All lines from the one containing "orange semicircle: moved" through the end of the material are to be given back exactly, without pictures.

+++

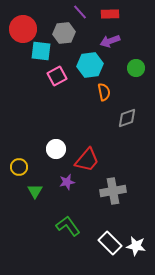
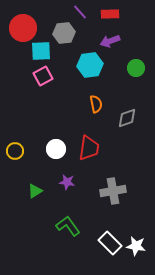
red circle: moved 1 px up
cyan square: rotated 10 degrees counterclockwise
pink square: moved 14 px left
orange semicircle: moved 8 px left, 12 px down
red trapezoid: moved 2 px right, 12 px up; rotated 32 degrees counterclockwise
yellow circle: moved 4 px left, 16 px up
purple star: rotated 21 degrees clockwise
green triangle: rotated 28 degrees clockwise
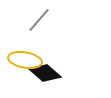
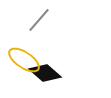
yellow ellipse: moved 1 px left; rotated 24 degrees clockwise
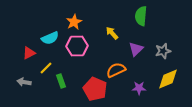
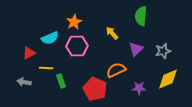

+++

Answer section »
orange semicircle: moved 8 px left, 12 px down
red trapezoid: moved 2 px right, 12 px up; rotated 32 degrees counterclockwise
yellow circle: moved 4 px left, 16 px up
purple star: rotated 21 degrees clockwise
green triangle: rotated 28 degrees clockwise
yellow ellipse: moved 1 px left; rotated 24 degrees clockwise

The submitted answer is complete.